Exercise goal –
Taking the line with "BT pin GND: 5V -> GND" as the first, copy every line through the end of the records below exactly. Do not include pictures.

═════ Input for this task ═════

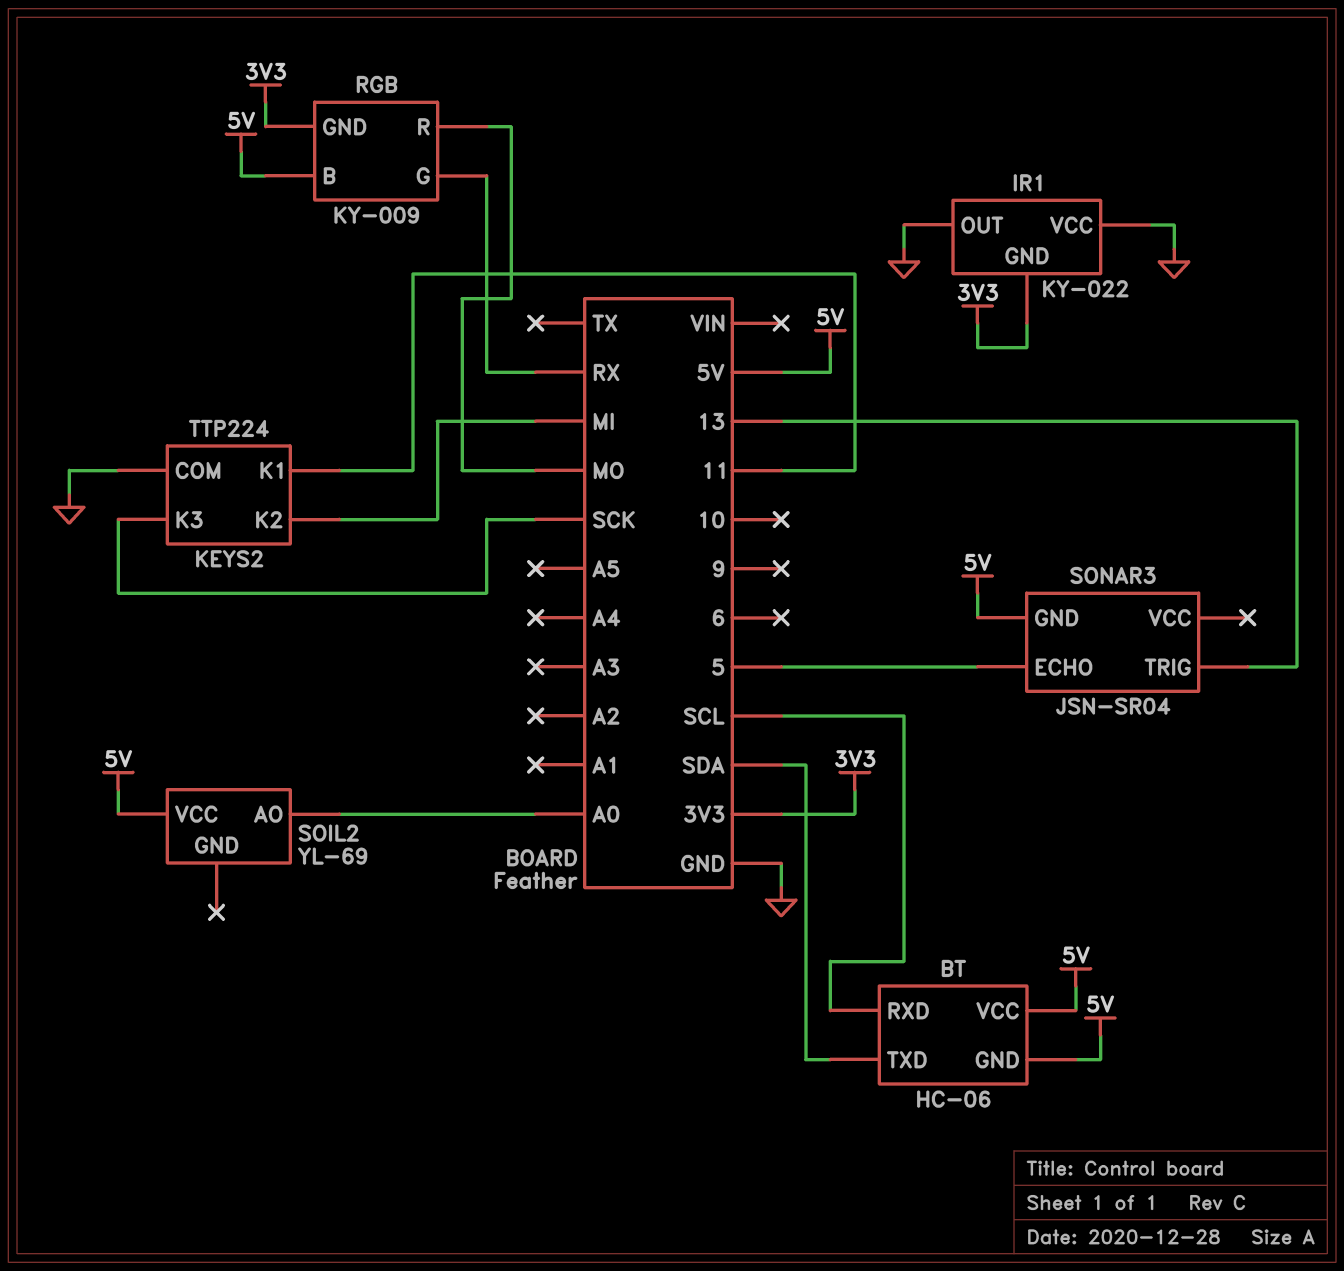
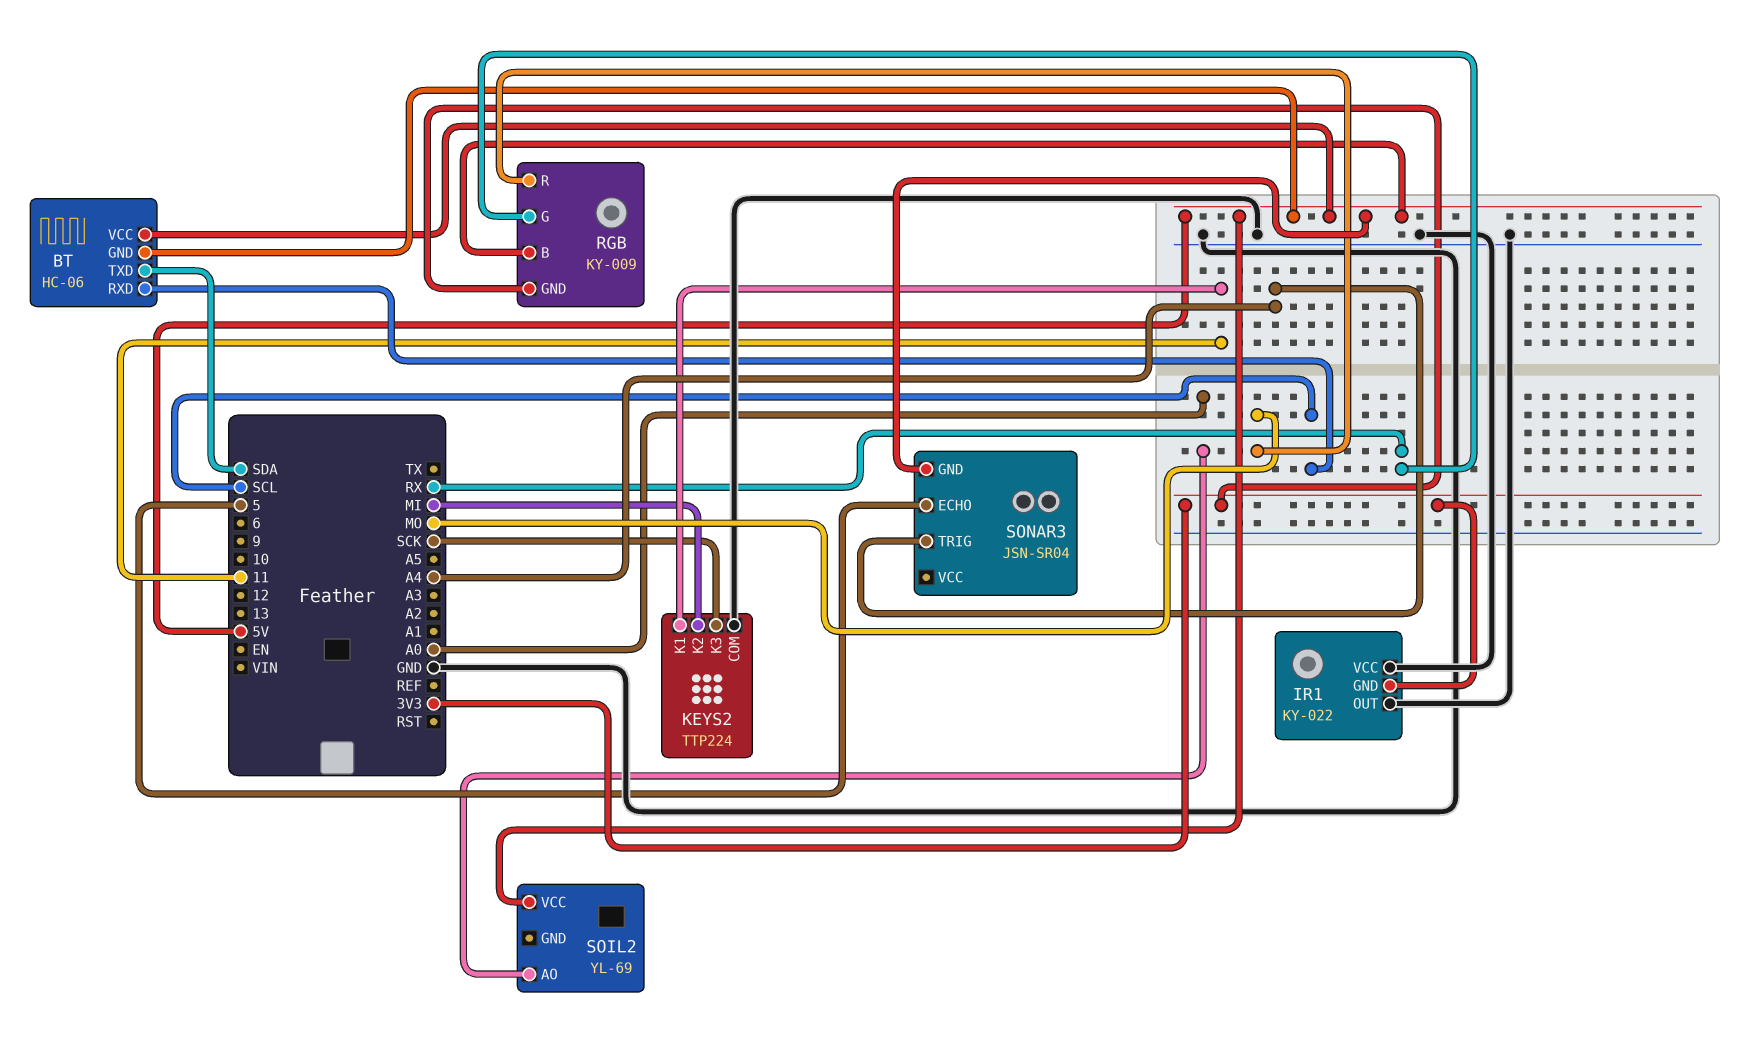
SONAR3 pin TRIG: 13 -> A4

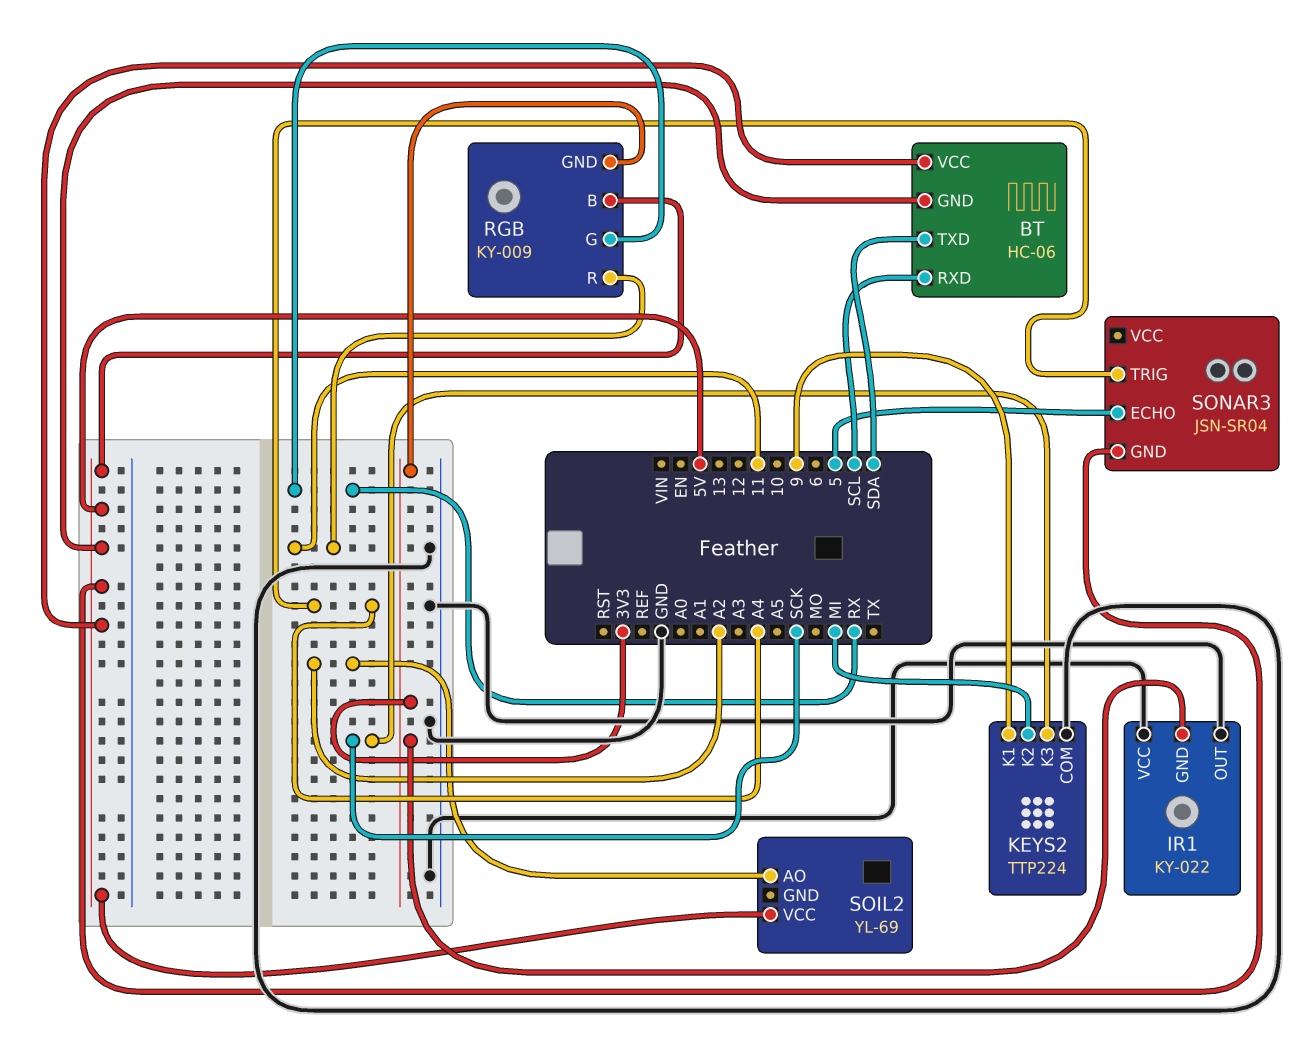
KEYS2 pin K1: 11 -> 9
RGB pin R: MO -> 11
SOIL2 pin AO: A0 -> A2

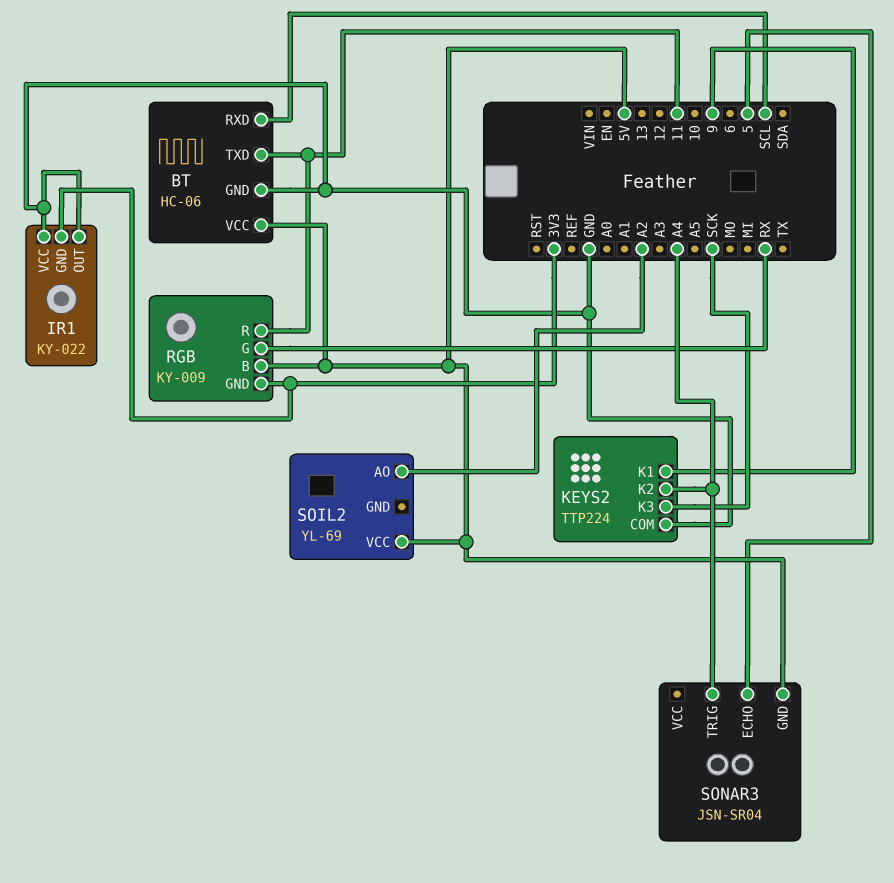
BT pin GND: 5V -> GND
BT pin TXD: SDA -> 11
KEYS2 pin K2: MI -> A4

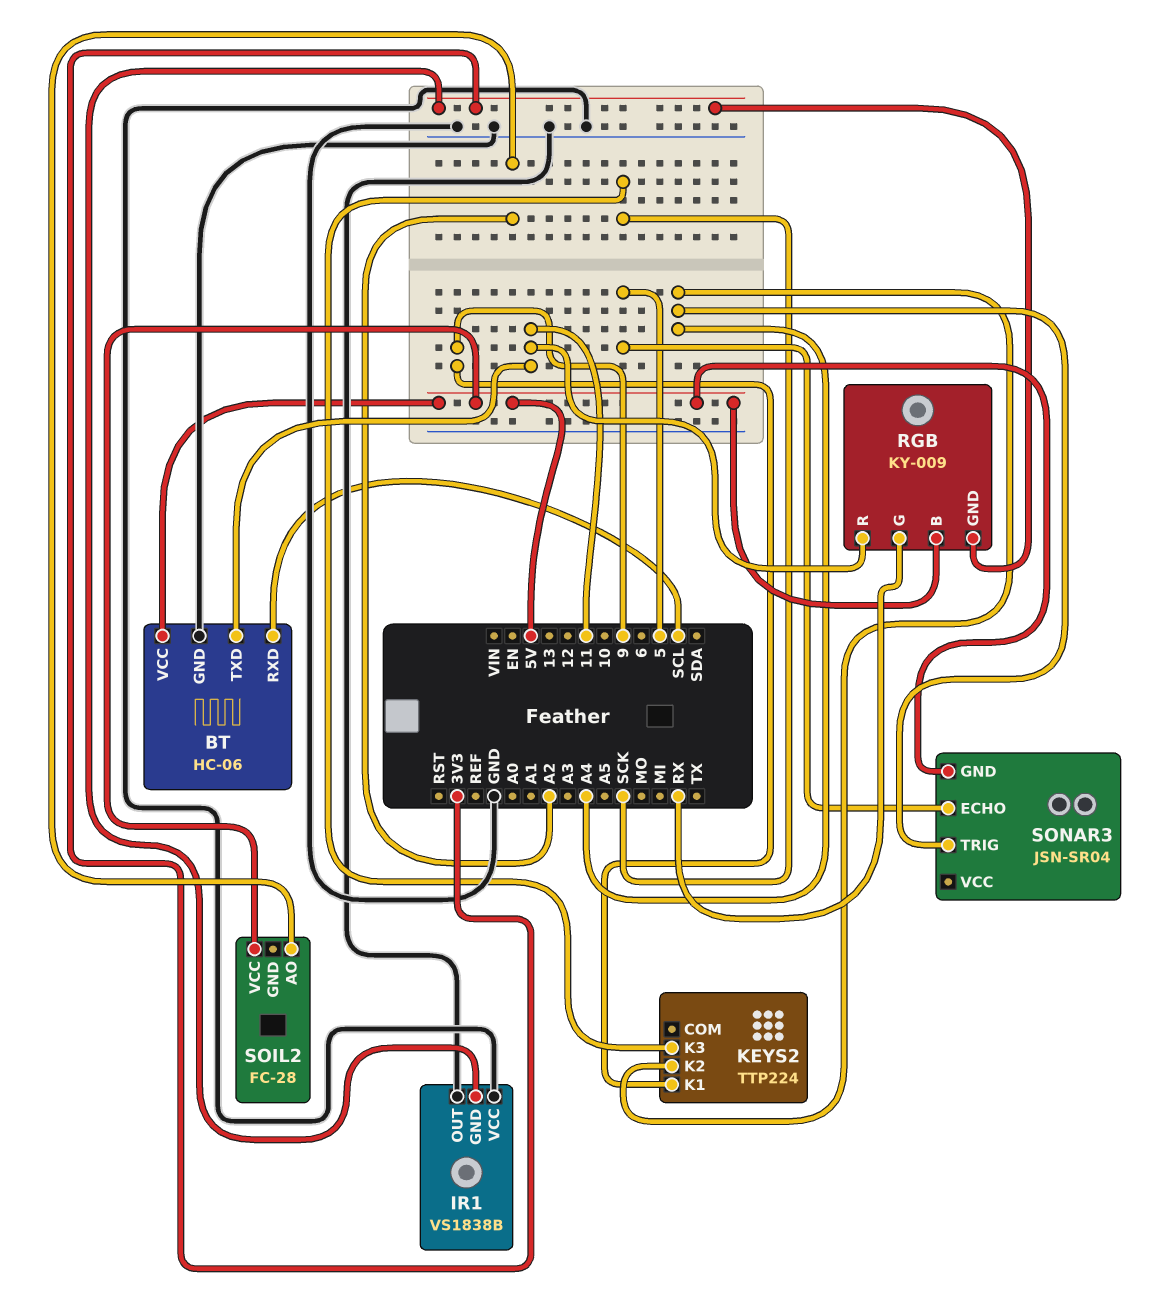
IR1: KY-022 -> VS1838B
KEYS2 pin COM: GND -> none
SOIL2: YL-69 -> FC-28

═════

Expected answer –
BT pin GND: 5V -> GND
BT pin TXD: SDA -> 11
KEYS2 pin K2: MI -> A4

IR1: KY-022 -> VS1838B
KEYS2 pin COM: GND -> none
SOIL2: YL-69 -> FC-28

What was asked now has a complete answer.